• **INFORMATION GIVEN**:
-*-*-

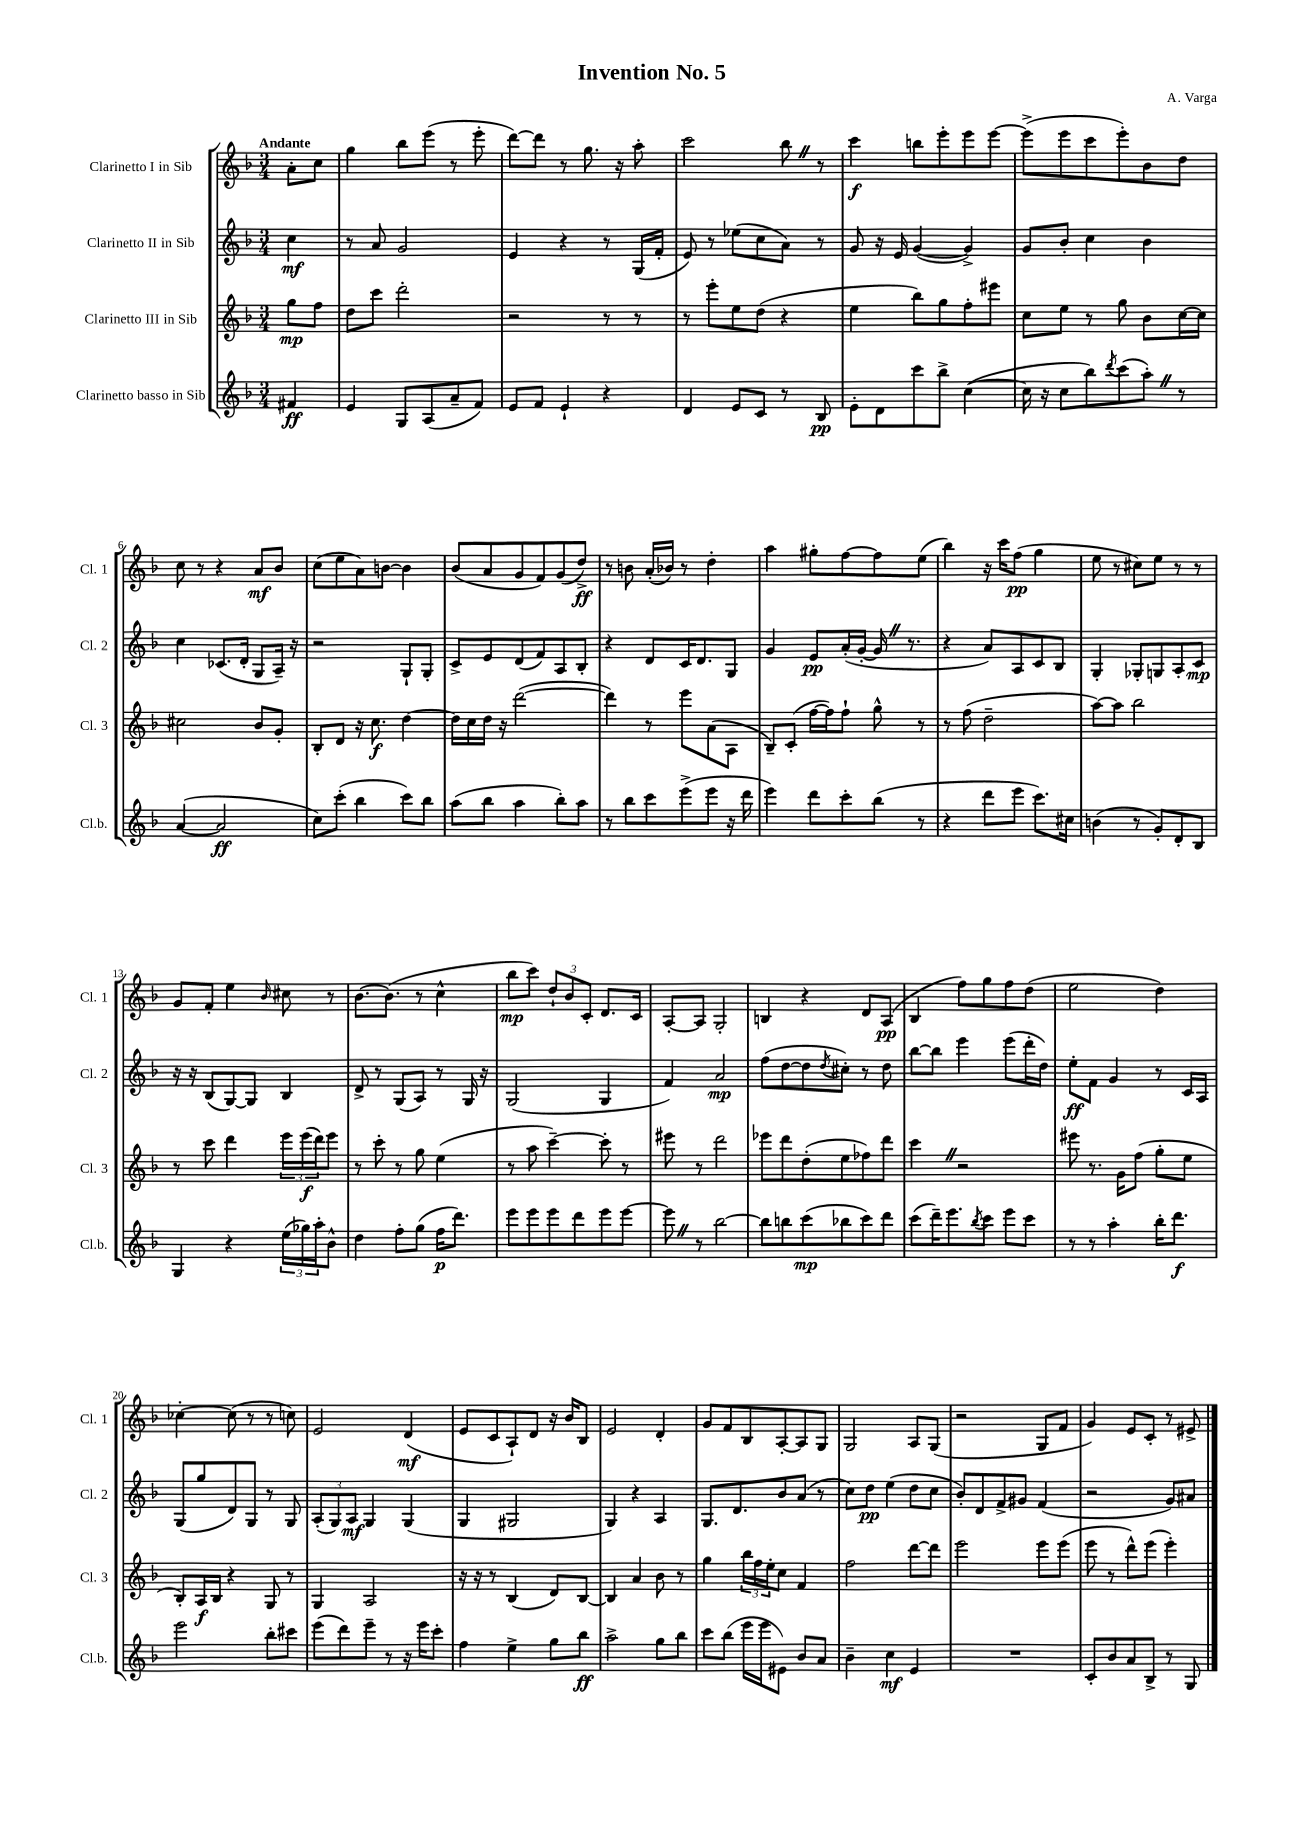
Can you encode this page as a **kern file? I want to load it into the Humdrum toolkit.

**kern	**dynam	**kern	**dynam	**kern	**dynam	**kern	**dynam
*part4	*part4	*part3	*part3	*part2	*part2	*part1	*part1
*staff4	*staff4	*staff3	*staff3	*staff2	*staff2	*staff1	*staff1
*I"Clarinetto basso in Sib	*	*I"Clarinetto III in Sib	*	*I"Clarinetto II in Sib	*	*I"Clarinetto I in Sib	*
*I'Cl.b.	*	*I'Cl. 3	*	*I'Cl. 2	*	*I'Cl. 1	*
*clefG2	*	*clefG2	*	*clefG2	*	*clefG2	*
*k[b-]	*	*k[b-]	*	*k[b-]	*	*k[b-]	*
*M3/4	*	*M3/4	*	*M3/4	*	*M3/4	*
=	=	=	=	=	=	=	=
!	!	!	!	!	!	!LO:TX:a:B:t=Andante	!
4f#X/	ff	8gg\L	mp	4cc\	mf	8a'\L	.
.	.	8ff\J	.	.	.	8cc\J	.
=1	=1	=1	=1	=1	=1	=1	=1
4e/	.	8dd\L	.	8r	.	4gg\	.
.	.	8ccc\J	.	8a/	.	.	.
8G/L	.	2ddd'\	.	2g/	.	8bb-\L	.
(8A/	.	.	.	.	.	(8eee\J	.
8a~/	.	.	.	.	.	8r	.
8f/J)	.	.	.	.	.	8eee'\	.
=2	=2	=2	=2	=2	=2	=2	=2
8e/L	.	2r	.	4e/	.	[8ddd\L)	.
8f/J	.	.	.	.	.	8ddd\J]	.
4e`/	.	.	.	4r	.	8r	.
.	.	.	.	.	.	8.gg\	.
4r	.	8r	.	8r	.	.	.
.	.	.	.	.	.	16r	.
.	.	8r	.	(16G/LL	.	8aa'\	.
.	.	.	.	16f'/JJ	.	.	.
=3	=3	=3	=3	=3	=3	=3	=3
4d/	.	8r	.	8e/)	.	2ccc\	.
.	.	8eee'\L	.	8r	.	.	.
8e/L	.	8ee\	.	(8ee-X\L	.	.	.
8c/J	.	(8dd\J	.	8cc\	.	.	.
8r	.	4r	.	8a\J)	.	8bb-Z\	.
8B-/	pp	.	.	8r	.	8r	.
=4	=4	=4	=4	=4	=4	=4	=4
8e'\L	.	4ee\	.	8g/	.	4ccc\	f
8d\	.	.	.	16r	.	.	.
.	.	.	.	16e/	.	.	.
8ccc\	.	8bb-\L)	.	([4g/	.	8bbn\L	.
8bb-^\J	.	8gg\	.	.	.	8eee'\	.
([4cc\	.	8ff'\	.	4g^/])	.	8eee\	.
.	.	8eee#X\J	.	.	.	[8eee\J	.
=5	=5	=5	=5	=5	=5	=5	=5
16cc\]	.	8cc\L	.	8g/L	.	(8eee^\L]	.
16r	.	.	.	.	.	.	.
8cc\L	.	8ee\J	.	8b-'/J	.	8eee\	.
8bb-\)	.	8r	.	4cc\	.	8ccc\	.
8qddd/	.	.	.	.	.	.	.
(8ccc\	.	8gg\	.	.	.	8eee'\)	.
8aa'Z\J)	.	8b-\L	.	4b-\	.	8b-\	.
8r	.	[16cc\L	.	.	.	8dd\J	.
.	.	16cc\JJ]	.	.	.	.	.
!!LO:LB:g=z
=6	=6	=6	=6	=6	=6	=6	=6
([4a/	.	2cc#X\	.	4cc\	.	8cc\	.
.	.	.	.	.	.	8r	.
2a/]	ff	.	.	(8.c-X/L	.	4r	.
.	.	.	.	16d'/Jk	.	.	.
.	.	8b-/L	.	8G/L	.	8a/L	mf
.	.	8g'/J	.	16A~/Jk)	.	8b-/J	.
.	.	.	.	16r	.	.	.
=7	=7	=7	=7	=7	=7	=7	=7
8cc\L)	.	8B-'/L	.	2r	.	(8cc\L	.
(8ccc'\J	.	8d/J	.	.	.	8ee\	.
4bb-\	.	16r	.	.	.	8a\)	.
.	.	8.cc\	f	.	.	.	.
.	.	.	.	.	.	[8bn\J	.
8ccc\L)	.	[4dd\	.	8G`/L	.	4b\]	.
8bb-\J	.	.	.	8G'/J	.	.	.
=8	=8	=8	=8	=8	=8	=8	=8
(8aa\L	.	16dd\LL]	.	8c^/L	.	(8b-/L	.
.	.	16cc\	.	.	.	.	.
8bb-\J	.	16dd\JJ	.	8e/	.	8a/	.
.	.	16r	.	.	.	.	.
4aa\	.	([2ddd\	.	(8d/	.	8g/	.
.	.	.	.	8f/)	.	8f/)	.
8bb-'\L)	.	.	.	8A/	.	(8g/	.
8aa\J	.	.	.	8B-'/J	.	8dd^/J)	ff
=9	=9	=9	=9	=9	=9	=9	=9
8r	.	4ddd\])	.	4r	.	8r	.
8bb-\L	.	.	.	.	.	8bn\	.
8ccc\	.	8r	.	8d/L	.	(16a'/LL	.
.	.	.	.	.	.	16b-X/JJ)	.
(8eee^\	.	8eee\L	.	16c/K	.	8r	.
.	.	.	.	8.d/	.	.	.
8eee\J	.	(8a\	.	.	.	4dd'\	.
16r	.	8A\J	.	8G/J	.	.	.
16ddd\	.	.	.	.	.	.	.
=10	=10	=10	=10	=10	=10	=10	=10
4eee\)	.	8B-~/L)	.	4g/	.	4aa\	.
.	.	(8c'/J	.	.	.	.	.
8ddd\L	.	[16ff\LL	.	8e/L	pp	8gg#X'\L	.
.	.	16ff\J])	.	.	.	.	.
8ccc'\	.	8ff`\J	.	(16a'/L	.	[8ff\	.
.	.	.	.	[16g'/JJ	.	.	.
(8bb-\J	.	8gg^^\	.	16gZ/]	.	8ff\]	.
.	.	.	.	8.r	.	.	.
8r	.	8r	.	.	.	(8ee\J	.
=11	=11	=11	=11	=11	=11	=11	=11
4r	.	8r	.	4r	.	4bb-\)	.
.	.	(8ff\	.	.	.	.	.
8ddd\L	.	2dd~\	.	8a/L)	.	16r	.
.	.	.	.	.	.	16ccc\KL	.
8eee\J	.	.	.	8A/	.	(8ff\J	pp
8.ccc\L)	.	.	.	8c/	.	4gg\	.
.	.	.	.	8B-/J	.	.	.
16cc#X\Jk	.	.	.	.	.	.	.
=12	=12	=12	=12	=12	=12	=12	=12
(4bn\	.	[8aa\L)	.	4G'/	.	8ee\	.
.	.	8aa\J]	.	.	.	8r	.
8r	.	2bb-\	.	8G-X'/L	.	8cc#X\L)	.
8g'/L)	.	.	.	8Gn/	.	8ee\J	.
8d'/	.	.	.	8A'/	.	8r	.
8B-/J	.	.	.	8c/J	mp	8r	.
!!LO:LB:g=z
=13	=13	=13	=13	=13	=13	=13	=13
4G/	.	8r	.	16r	.	8g/L	.
.	.	.	.	16r	.	.	.
.	.	8ccc\	.	(8B-/L	.	8f'/J	.
4r	.	4ddd\	.	[8G/)	.	4ee\	.
.	.	.	.	8G/J]	.	.	.
.	.	.	.	.	.	16qqb-/	.
(24ee\LL	.	24eee\LL	.	4B-/	.	8cc#X\	.
24gg-X\)	.	(24eee\	f	.	.	.	.
24aa'\J	.	24ddd\J)	.	.	.	.	.
8b-^^\J	.	8eee\J	.	.	.	8r	.
=14	=14	=14	=14	=14	=14	=14	=14
4dd\	.	8r	.	8d^/	.	[8.b-\L	.
.	.	8ccc'\	.	8r	.	.	.
.	.	.	.	.	.	(8.b-\J]	.
8ff'\L	.	8r	.	(8G/L	.	.	.
(8gg\J	.	8gg\	.	8A/J)	.	8r	.
16ff\KL	p	(4ee\	.	8r	.	4cc^^\	.
8.ddd\J)	.	.	.	.	.	.	.
.	.	.	.	16G/	.	.	.
.	.	.	.	16r	.	.	.
=15	=15	=15	=15	=15	=15	=15	=15
8eee\L	.	8r	.	(2G/	.	8bb-\L	mp
8eee\	.	8aa\	.	.	.	8ccc\J)	.
8eee\	.	[4ccc~\)	.	.	.	12dd`/L	.
.	.	.	.	.	.	12b-/	.
8ddd\	.	.	.	.	.	.	.
.	.	.	.	.	.	12c'/J	.
8eee\	.	8ccc'\]	.	4G/	.	8.d/L	.
[8eee\J	.	8r	.	.	.	.	.
.	.	.	.	.	.	16c/Jk	.
=16	=16	=16	=16	=16	=16	=16	=16
8eeeZ\]	.	8eee#X\	.	4f/)	.	[8A'/L	.
8r	.	8r	.	.	.	8A/J]	.
[2bb-\	.	2ddd\	.	2a/	mp	2G'/	.
=17	=17	=17	=17	=17	=17	=17	=17
8bb-\L]	.	8eee-X\L	.	(8ff\L	.	4Bn/	.
8bbn\	.	8ddd\	.	[8dd\	.	.	.
(8ccc\	mp	(8dd'\	.	8dd\]	.	4r	.
.	.	.	.	8qdd/	.	.	.
8bb-X\	.	8ee\	.	8cc#X'\J)	.	.	.
8ccc\)	.	8ff-X\)	.	8r	.	8d/L	.
8ddd\J	.	8ddd\J	.	8dd\	.	(8A/J	pp
=18	=18	=18	=18	=18	=18	=18	=18
(8ccc\L	.	4cccZ\	.	[8bb-\L	.	4B-/	.
16ddd~\K)	.	.	.	8bb-\J]	.	.	.
8.eee\	.	.	.	.	.	.	.
.	.	2r	.	4eee\	.	8ff\L)	.
8qbb-/	.	.	.	.	.	.	.
8ccc\J	.	.	.	.	.	8gg\	.
8eee\L	.	.	.	(8eee\L	.	8ff\	.
8ccc\J	.	.	.	16ddd'\L	.	(8dd\J	.
.	.	.	.	16dd\JJ)	.	.	.
=19	=19	=19	=19	=19	=19	=19	=19
8r	.	8eee#X\	.	8ee'\L	ff	2ee\	.
8r	.	8.r	.	8f\J	.	.	.
4aa'\	.	.	.	4g/	.	.	.
.	.	16g\KL	.	.	.	.	.
.	.	(8ff\J	.	.	.	.	.
16bb-'\KL	.	8gg'\L	.	8r	.	4dd\)	.
8.ddd\J	f	.	.	.	.	.	.
.	.	8ee\J	.	16c/LL	.	.	.
.	.	.	.	16A/JJ	.	.	.
!!LO:LB:g=z
=20	=20	=20	=20	=20	=20	=20	=20
2eee\	.	8B-'/L)	.	(8G/L	.	[4cc-X'\	.
.	.	16A/L	f	8gg/	.	.	.
.	.	16B-/JJ	.	.	.	.	.
.	.	4r	.	8d/)	.	(8cc-\]	.
.	.	.	.	8G/J	.	8r	.
8bb-'\L	.	8G/	.	8r	.	8r	.
8ccc#X\J	.	8r	.	8G/	.	8ccn\)	.
=21	=21	=21	=21	=21	=21	=21	=21
(8eee\L	.	4G/	.	(12A'/L	.	2e/	.
.	.	.	.	12G/)	.	.	.
8ddd\)	.	.	.	.	.	.	.
.	.	.	.	12A/J	mf	.	.
8eee~\J	.	2A/	.	4G/	.	.	.
8r	.	.	.	.	.	.	.
16r	.	.	.	(4G/	.	(4d/	mf
16eee\KL	.	.	.	.	.	.	.
8ccc'\J	.	.	.	.	.	.	.
=22	=22	=22	=22	=22	=22	=22	=22
4ff\	.	16r	.	4G/	.	8e/L	.
.	.	16r	.	.	.	.	.
.	.	8r	.	.	.	8c/	.
4ee^\	.	(4B-/	.	2G#X/	.	8A`/)	.
.	.	.	.	.	.	8d/J	.
8gg\L	.	8d/L)	.	.	.	16r	.
.	.	.	.	.	.	16b-/KL	.
8bb-\J	ff	[8B-/J	.	.	.	8B-/J	.
=23	=23	=23	=23	=23	=23	=23	=23
2aa^\	.	4B-/]	.	4G/)	.	2e/	.
.	.	4a/	.	4r	.	.	.
8gg\L	.	8b-\	.	4A/	.	4d'/	.
8bb-\J	.	8r	.	.	.	.	.
=24	=24	=24	=24	=24	=24	=24	=24
8ccc\L	.	4gg\	.	8.G/L	.	8g/L	.
(8bb-\J	.	.	.	.	.	8f/	.
.	.	.	.	8.d/	.	.	.
16eee\LL	.	24bb-\LL	.	.	.	8B-/	.
.	.	24ff\	.	.	.	.	.
16eee\J	.	.	.	.	.	.	.
.	.	24ee'\J	.	.	.	.	.
8e#X\J)	.	8cc\J	.	8b-/	.	[8A'/	.
8b-/L	.	4f/	.	(8a/J	.	8A/]	.
8a/J	.	.	.	8r	.	8G/J	.
=25	=25	=25	=25	=25	=25	=25	=25
4b-~\	.	2ff\	.	8cc\L)	.	2G/	.
.	.	.	.	8dd\J	pp	.	.
4cc\	mf	.	.	(4ee\	.	.	.
4e/	.	[8ddd\L	.	8dd\L	.	8A/L	.
.	.	8ddd\J]	.	8cc\J	.	(8G/J	.
=26	=26	=26	=26	=26	=26	=26	=26
2.r	.	2eee\	.	8b-'/L)	.	2r	.
.	.	.	.	8d/	.	.	.
.	.	.	.	8f^/	.	.	.
.	.	.	.	8g#X/J	.	.	.
.	.	8eee\L	.	(4f/	.	8G/L	.
.	.	(8eee\J	.	.	.	8f/J	.
=27	=27	=27	=27	=27	=27	=27	=27
8c'/L	.	8eee\	.	2r	.	4g/)	.
8b-/	.	8r	.	.	.	.	.
8a/	.	8ddd^^\L)	.	.	.	8e/L	.
8B-^/J	.	(8eee\J	.	.	.	8c'/J	.
8r	.	4eee'\)	.	8g/L)	.	8r	.
8G/	.	.	.	8a#X/J	.	8e#X^/	.
==	==	==	==	==	==	==	==
*-	*-	*-	*-	*-	*-	*-	*-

-*-*-

• **WHAT TO DO**: Return each line of the material above that contains the string "kern".

• **OUTPUT OF THE TASK**:
Can you encode this page as a **kern file? I want to load it into the Humdrum toolkit.
**kern	**dynam	**kern	**dynam	**kern	**dynam	**kern	**dynam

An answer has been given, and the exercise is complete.